Task description: For this exercise, return exactly the lines of the material below that begin at the one with "camera: 10 degrees right, 15 degrees up" and stop after the one with "camera: 20 degrees left, 0 degrees up".

Data extracts:
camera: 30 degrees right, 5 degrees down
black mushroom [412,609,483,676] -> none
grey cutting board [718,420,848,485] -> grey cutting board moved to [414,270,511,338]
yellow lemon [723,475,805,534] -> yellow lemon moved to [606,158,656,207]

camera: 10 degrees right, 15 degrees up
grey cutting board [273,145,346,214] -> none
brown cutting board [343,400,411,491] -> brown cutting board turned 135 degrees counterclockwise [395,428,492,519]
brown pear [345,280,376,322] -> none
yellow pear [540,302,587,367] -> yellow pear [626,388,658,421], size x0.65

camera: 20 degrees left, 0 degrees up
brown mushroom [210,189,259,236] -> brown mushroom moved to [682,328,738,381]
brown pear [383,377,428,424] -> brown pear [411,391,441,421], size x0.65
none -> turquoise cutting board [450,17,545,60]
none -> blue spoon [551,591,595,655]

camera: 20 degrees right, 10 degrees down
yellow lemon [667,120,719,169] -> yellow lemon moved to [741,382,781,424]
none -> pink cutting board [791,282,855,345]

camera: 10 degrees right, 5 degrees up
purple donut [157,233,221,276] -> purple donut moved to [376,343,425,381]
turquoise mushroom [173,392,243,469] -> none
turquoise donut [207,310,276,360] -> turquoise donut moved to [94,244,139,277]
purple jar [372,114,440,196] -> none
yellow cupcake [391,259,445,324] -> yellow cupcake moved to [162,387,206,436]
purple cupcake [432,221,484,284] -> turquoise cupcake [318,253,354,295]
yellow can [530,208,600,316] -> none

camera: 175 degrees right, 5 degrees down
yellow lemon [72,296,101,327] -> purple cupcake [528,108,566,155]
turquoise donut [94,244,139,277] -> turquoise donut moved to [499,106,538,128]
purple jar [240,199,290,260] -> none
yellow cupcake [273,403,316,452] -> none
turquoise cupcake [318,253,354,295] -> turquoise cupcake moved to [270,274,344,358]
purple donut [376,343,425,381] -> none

Result for this exercise:
camera: 10 degrees right, 15 degrees up
grey cutting board [273,145,346,214] -> none
brown cutting board [343,400,411,491] -> brown cutting board turned 135 degrees counterclockwise [395,428,492,519]
brown pear [345,280,376,322] -> none
yellow pear [540,302,587,367] -> yellow pear [626,388,658,421], size x0.65

camera: 20 degrees left, 0 degrees up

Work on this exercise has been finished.